◆ What you are asked to do ◆
Repeat word for word the opening stretch of the entries, from the first line through the line containing "yellow mug: 5 -> 8".

◆ Available records ◆
=======

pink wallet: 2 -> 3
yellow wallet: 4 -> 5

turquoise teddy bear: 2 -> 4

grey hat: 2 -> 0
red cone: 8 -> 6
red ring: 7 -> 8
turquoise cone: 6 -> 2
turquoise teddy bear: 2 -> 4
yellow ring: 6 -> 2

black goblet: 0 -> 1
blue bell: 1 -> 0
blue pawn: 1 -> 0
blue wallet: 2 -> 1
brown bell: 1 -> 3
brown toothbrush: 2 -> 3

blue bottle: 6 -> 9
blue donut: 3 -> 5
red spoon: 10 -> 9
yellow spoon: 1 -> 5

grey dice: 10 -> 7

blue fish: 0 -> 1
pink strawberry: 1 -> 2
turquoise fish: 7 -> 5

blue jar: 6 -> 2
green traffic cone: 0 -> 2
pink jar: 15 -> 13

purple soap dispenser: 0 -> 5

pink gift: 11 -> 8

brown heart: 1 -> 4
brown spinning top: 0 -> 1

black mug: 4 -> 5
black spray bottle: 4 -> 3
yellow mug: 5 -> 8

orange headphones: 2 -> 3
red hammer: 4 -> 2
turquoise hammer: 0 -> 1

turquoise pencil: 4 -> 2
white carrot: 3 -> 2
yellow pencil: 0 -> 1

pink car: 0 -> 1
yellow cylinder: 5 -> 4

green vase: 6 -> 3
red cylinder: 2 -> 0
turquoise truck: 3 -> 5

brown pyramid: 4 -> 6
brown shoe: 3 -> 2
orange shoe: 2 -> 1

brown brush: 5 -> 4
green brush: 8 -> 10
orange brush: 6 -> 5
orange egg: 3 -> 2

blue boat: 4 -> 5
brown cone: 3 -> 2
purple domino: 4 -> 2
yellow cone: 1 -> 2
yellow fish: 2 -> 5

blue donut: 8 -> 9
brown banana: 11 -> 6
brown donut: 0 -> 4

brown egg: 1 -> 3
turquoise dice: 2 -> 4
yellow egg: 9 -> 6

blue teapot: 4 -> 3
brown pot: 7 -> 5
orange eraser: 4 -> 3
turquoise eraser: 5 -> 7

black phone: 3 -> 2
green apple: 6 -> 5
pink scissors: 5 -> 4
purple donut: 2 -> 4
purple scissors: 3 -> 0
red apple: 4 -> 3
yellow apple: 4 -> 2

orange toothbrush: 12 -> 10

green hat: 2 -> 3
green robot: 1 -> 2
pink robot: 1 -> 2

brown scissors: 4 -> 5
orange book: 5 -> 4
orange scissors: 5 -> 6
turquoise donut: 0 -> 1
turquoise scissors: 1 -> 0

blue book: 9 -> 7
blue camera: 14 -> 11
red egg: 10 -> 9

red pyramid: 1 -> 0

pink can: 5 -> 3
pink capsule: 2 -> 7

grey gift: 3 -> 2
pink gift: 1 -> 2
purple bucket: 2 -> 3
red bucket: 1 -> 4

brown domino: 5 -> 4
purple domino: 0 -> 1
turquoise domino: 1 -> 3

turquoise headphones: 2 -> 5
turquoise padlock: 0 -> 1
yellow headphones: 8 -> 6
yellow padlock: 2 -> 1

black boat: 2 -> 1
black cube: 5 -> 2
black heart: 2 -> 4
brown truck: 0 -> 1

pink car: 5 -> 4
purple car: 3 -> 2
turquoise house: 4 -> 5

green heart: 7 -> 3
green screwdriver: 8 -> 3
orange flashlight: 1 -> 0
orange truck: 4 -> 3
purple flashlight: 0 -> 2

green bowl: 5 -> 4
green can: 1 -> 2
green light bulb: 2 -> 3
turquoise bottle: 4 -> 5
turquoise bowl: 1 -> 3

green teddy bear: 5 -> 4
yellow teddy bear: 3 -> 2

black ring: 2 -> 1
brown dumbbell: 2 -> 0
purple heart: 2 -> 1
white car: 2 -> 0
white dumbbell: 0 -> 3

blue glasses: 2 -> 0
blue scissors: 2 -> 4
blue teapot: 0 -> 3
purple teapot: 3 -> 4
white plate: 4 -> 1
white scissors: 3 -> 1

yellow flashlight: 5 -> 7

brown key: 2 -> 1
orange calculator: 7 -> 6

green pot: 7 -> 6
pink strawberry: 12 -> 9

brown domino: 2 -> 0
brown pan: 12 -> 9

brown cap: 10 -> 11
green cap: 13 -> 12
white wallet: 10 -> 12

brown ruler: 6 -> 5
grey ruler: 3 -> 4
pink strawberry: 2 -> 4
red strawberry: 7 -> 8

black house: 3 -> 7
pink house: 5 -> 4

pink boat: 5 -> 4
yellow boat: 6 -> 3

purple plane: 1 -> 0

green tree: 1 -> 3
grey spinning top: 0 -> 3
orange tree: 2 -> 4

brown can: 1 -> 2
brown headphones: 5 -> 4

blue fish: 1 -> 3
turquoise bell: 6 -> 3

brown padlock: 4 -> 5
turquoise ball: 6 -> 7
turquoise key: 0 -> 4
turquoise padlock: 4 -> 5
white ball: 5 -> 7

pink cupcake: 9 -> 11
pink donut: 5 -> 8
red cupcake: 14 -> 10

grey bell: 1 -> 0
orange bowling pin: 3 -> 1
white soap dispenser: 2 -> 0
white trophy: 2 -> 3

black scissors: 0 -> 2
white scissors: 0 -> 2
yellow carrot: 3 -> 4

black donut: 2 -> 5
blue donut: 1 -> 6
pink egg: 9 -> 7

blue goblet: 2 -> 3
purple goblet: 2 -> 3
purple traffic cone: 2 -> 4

=======

◆ Answer space ◆
pink wallet: 2 -> 3
yellow wallet: 4 -> 5

turquoise teddy bear: 2 -> 4

grey hat: 2 -> 0
red cone: 8 -> 6
red ring: 7 -> 8
turquoise cone: 6 -> 2
turquoise teddy bear: 2 -> 4
yellow ring: 6 -> 2

black goblet: 0 -> 1
blue bell: 1 -> 0
blue pawn: 1 -> 0
blue wallet: 2 -> 1
brown bell: 1 -> 3
brown toothbrush: 2 -> 3

blue bottle: 6 -> 9
blue donut: 3 -> 5
red spoon: 10 -> 9
yellow spoon: 1 -> 5

grey dice: 10 -> 7

blue fish: 0 -> 1
pink strawberry: 1 -> 2
turquoise fish: 7 -> 5

blue jar: 6 -> 2
green traffic cone: 0 -> 2
pink jar: 15 -> 13

purple soap dispenser: 0 -> 5

pink gift: 11 -> 8

brown heart: 1 -> 4
brown spinning top: 0 -> 1

black mug: 4 -> 5
black spray bottle: 4 -> 3
yellow mug: 5 -> 8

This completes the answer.